→ **WORK ORDER**:
Find the line with "C5: 4.7uF (plus" in the records below, then please transcribe it and every later line exactly, omitting the pictures and adding nothing.

━━━━━ SOURCE MATERIAL

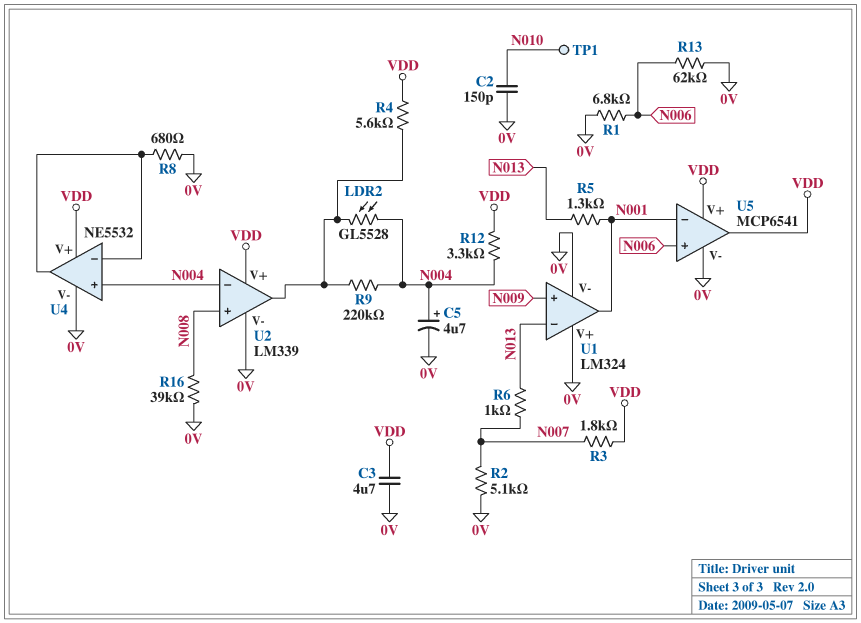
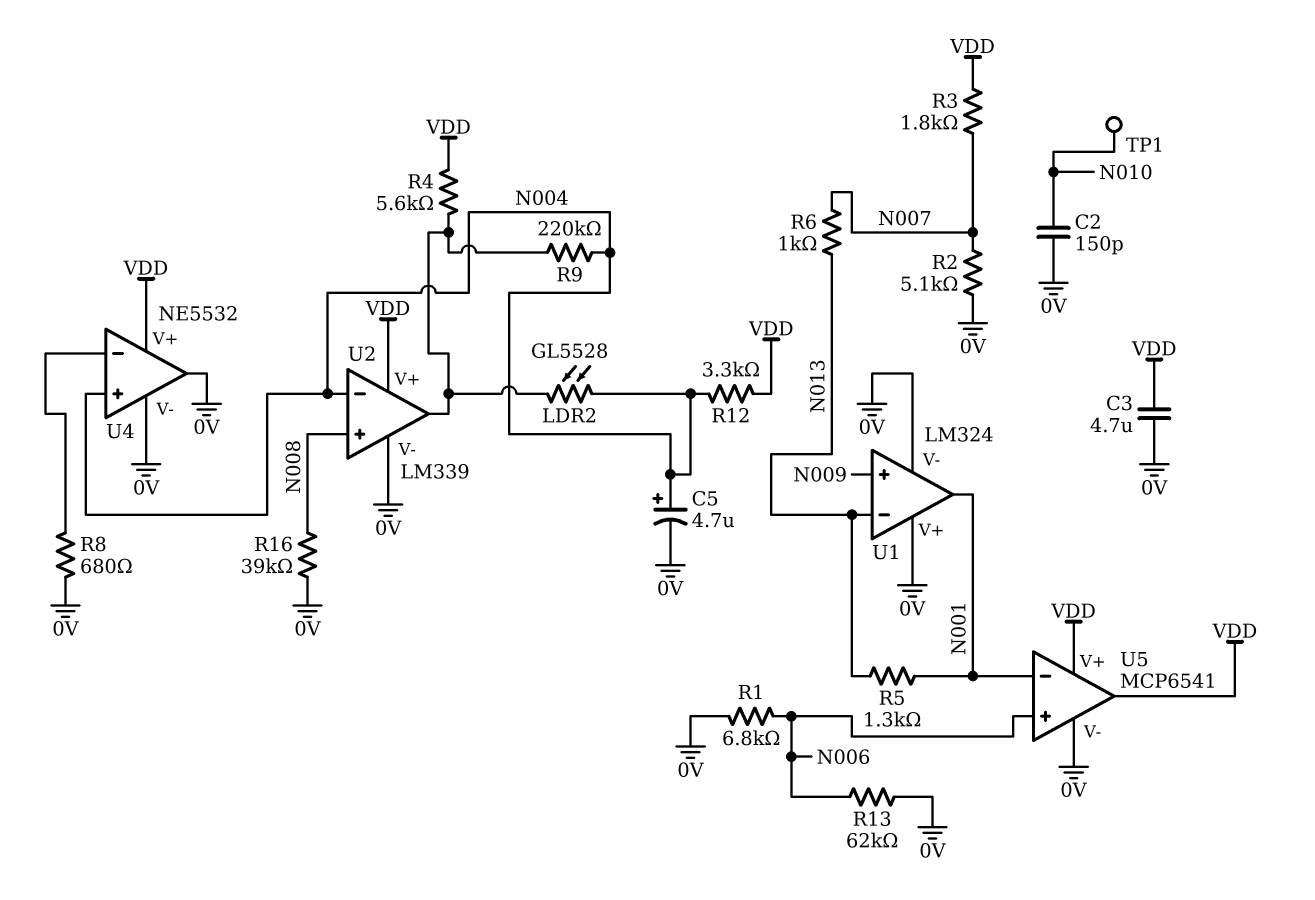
U4 pin out: U4/in- -> 0V

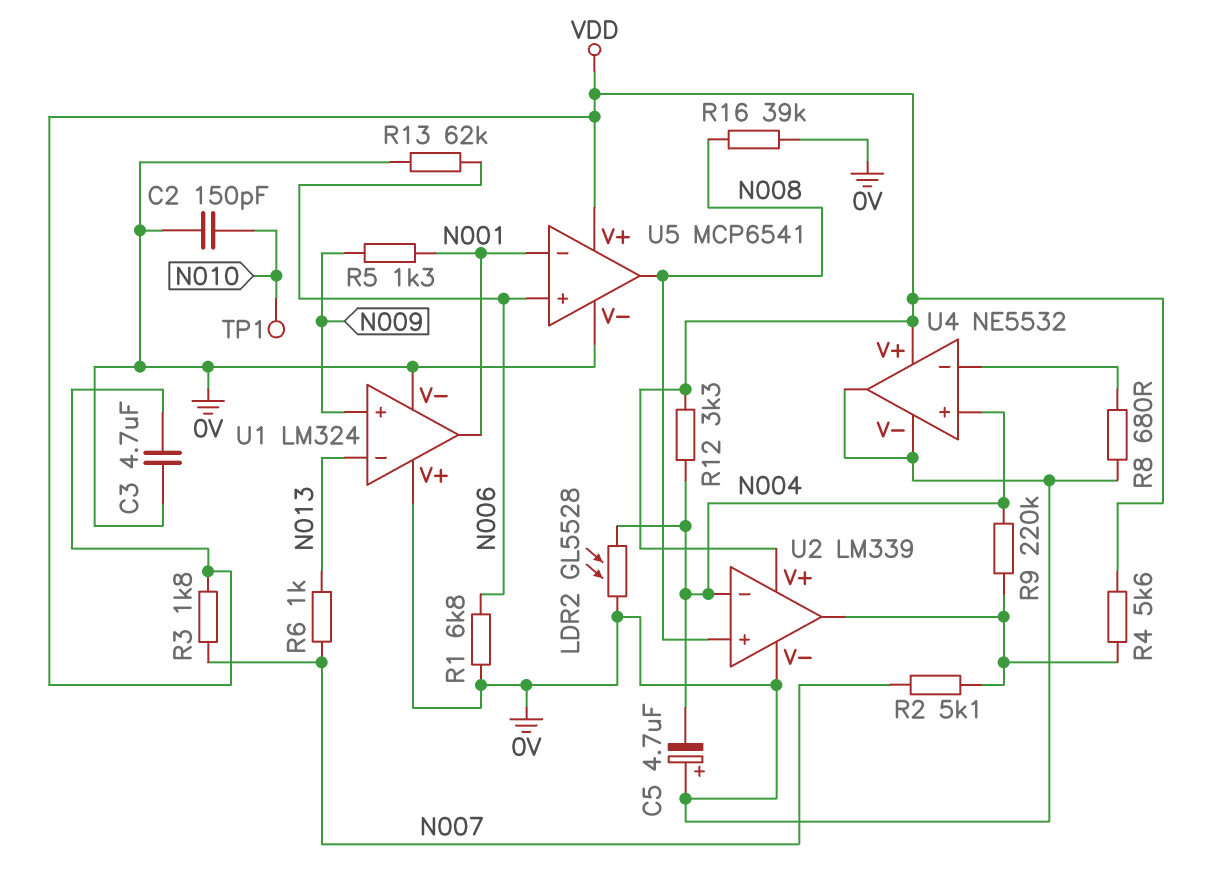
C5: 4.7uF (plus N004, minus 0V) -> 4.7uF (plus 0V, minus N004)
LDR2: GL5528 (N004, U2/out) -> GL5528 (0V, N004)
R2: 5.1k (0V, N007) -> 5.1k (N007, U2/out)
R5: 1.3k (N001, N013) -> 1.3k (N001, N009)
U5 pin out: VDD -> N008

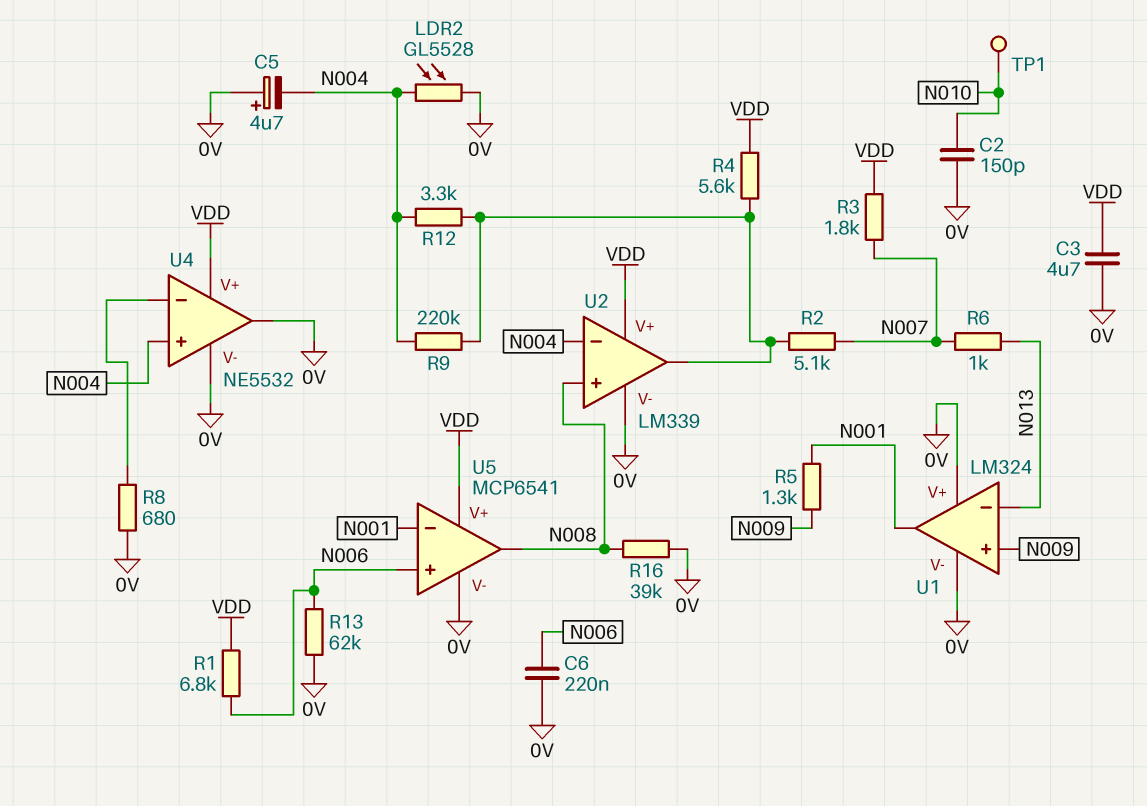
C6: none -> 220nF (0V, N006)
R1: 6.8k (0V, N006) -> 6.8k (N006, VDD)
R12: 3.3k (N004, VDD) -> 3.3k (N004, U2/out)

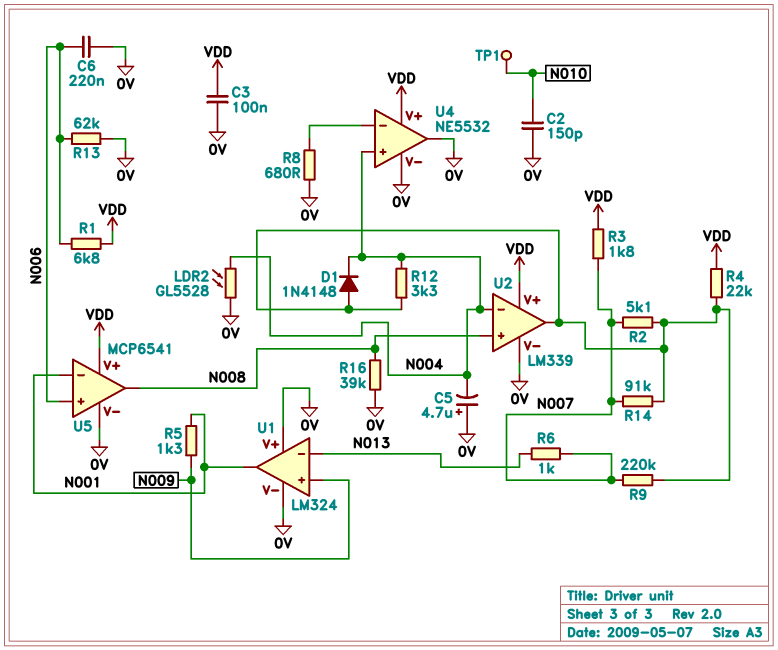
C3: 4.7uF (0V, VDD) -> 100nF (0V, VDD)
D1: none -> diode 1N4148 (A U2/out, K N004)
R4: 5.6k (U2/out, VDD) -> 22k (U2/out, VDD)
R9: 220k (N004, U2/out) -> 220k (N007, U2/out)
R14: none -> 91k (N007, U2/out)

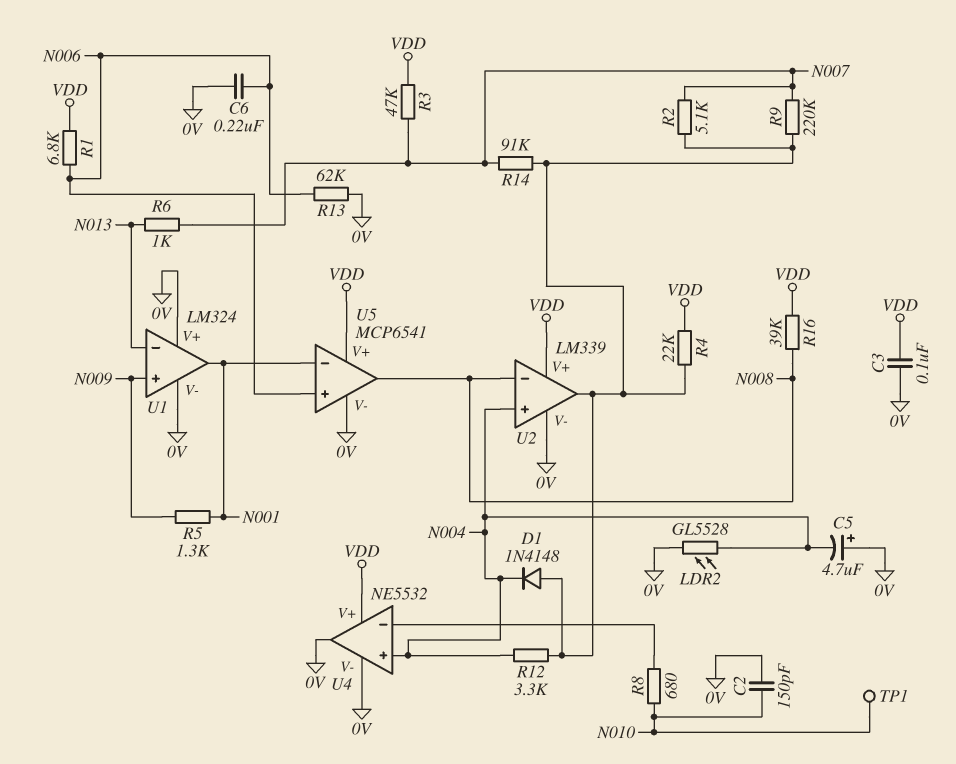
R3: 1.8k (N007, VDD) -> 47k (N007, VDD)
R8: 680 (0V, U4/in-) -> 680 (N010, U4/in-)
R16: 39k (0V, N008) -> 39k (N008, VDD)
U2 pin in+: N008 -> N004
U2 pin in-: N004 -> N008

━━━━━━━━━━

→ **ANSWER AREA**:
C5: 4.7uF (plus N004, minus 0V) -> 4.7uF (plus 0V, minus N004)
LDR2: GL5528 (N004, U2/out) -> GL5528 (0V, N004)
R2: 5.1k (0V, N007) -> 5.1k (N007, U2/out)
R5: 1.3k (N001, N013) -> 1.3k (N001, N009)
U5 pin out: VDD -> N008

C6: none -> 220nF (0V, N006)
R1: 6.8k (0V, N006) -> 6.8k (N006, VDD)
R12: 3.3k (N004, VDD) -> 3.3k (N004, U2/out)

C3: 4.7uF (0V, VDD) -> 100nF (0V, VDD)
D1: none -> diode 1N4148 (A U2/out, K N004)
R4: 5.6k (U2/out, VDD) -> 22k (U2/out, VDD)
R9: 220k (N004, U2/out) -> 220k (N007, U2/out)
R14: none -> 91k (N007, U2/out)

R3: 1.8k (N007, VDD) -> 47k (N007, VDD)
R8: 680 (0V, U4/in-) -> 680 (N010, U4/in-)
R16: 39k (0V, N008) -> 39k (N008, VDD)
U2 pin in+: N008 -> N004
U2 pin in-: N004 -> N008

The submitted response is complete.